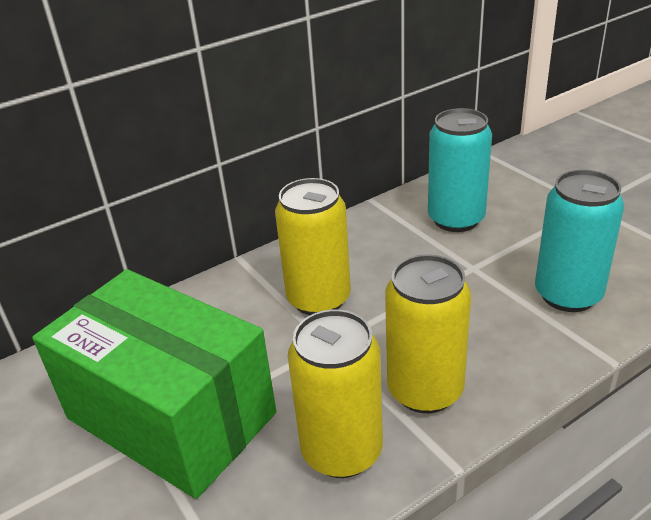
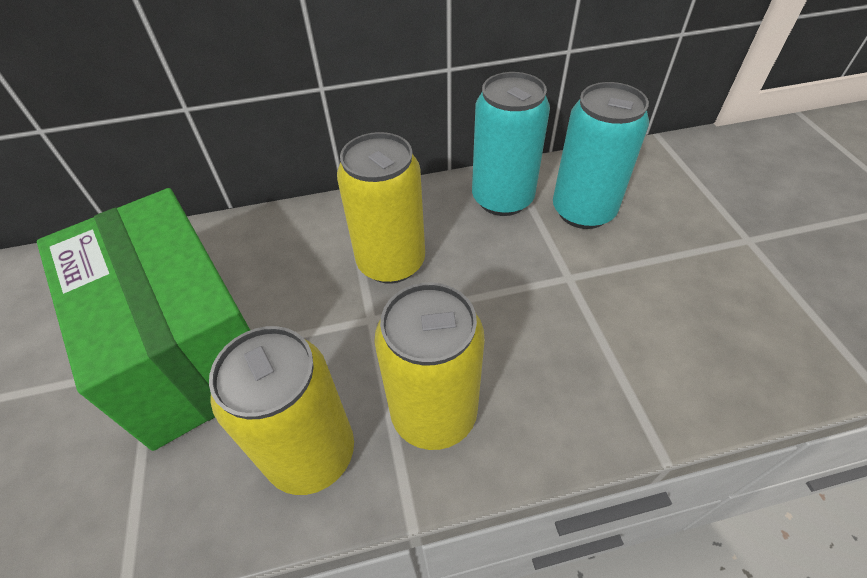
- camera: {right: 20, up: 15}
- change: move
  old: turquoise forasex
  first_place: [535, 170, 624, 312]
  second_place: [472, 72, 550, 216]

□ □ □ □ □ □ □

▶ **Prompt**: Only the pictures stay behind; everything else in the data above is to be retyped exactly.

▶ **Exercise answer**:
- camera: {right: 20, up: 15}
- change: move
  old: turquoise forasex
  first_place: [535, 170, 624, 312]
  second_place: [472, 72, 550, 216]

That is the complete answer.